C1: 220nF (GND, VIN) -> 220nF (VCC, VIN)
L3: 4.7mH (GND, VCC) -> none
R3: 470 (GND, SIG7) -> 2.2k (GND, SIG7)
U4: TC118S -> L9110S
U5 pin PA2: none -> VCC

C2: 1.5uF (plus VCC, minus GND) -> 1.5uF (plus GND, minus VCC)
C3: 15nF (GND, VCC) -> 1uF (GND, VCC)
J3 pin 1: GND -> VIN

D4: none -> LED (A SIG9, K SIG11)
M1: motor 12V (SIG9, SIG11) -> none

(TASK ITEM): After reading the entries, reproduce every one of them exactly.

(ANSWER):
C1: 220nF (GND, VIN) -> 220nF (VCC, VIN)
L3: 4.7mH (GND, VCC) -> none
R3: 470 (GND, SIG7) -> 2.2k (GND, SIG7)
U4: TC118S -> L9110S
U5 pin PA2: none -> VCC

C2: 1.5uF (plus VCC, minus GND) -> 1.5uF (plus GND, minus VCC)
C3: 15nF (GND, VCC) -> 1uF (GND, VCC)
J3 pin 1: GND -> VIN

D4: none -> LED (A SIG9, K SIG11)
M1: motor 12V (SIG9, SIG11) -> none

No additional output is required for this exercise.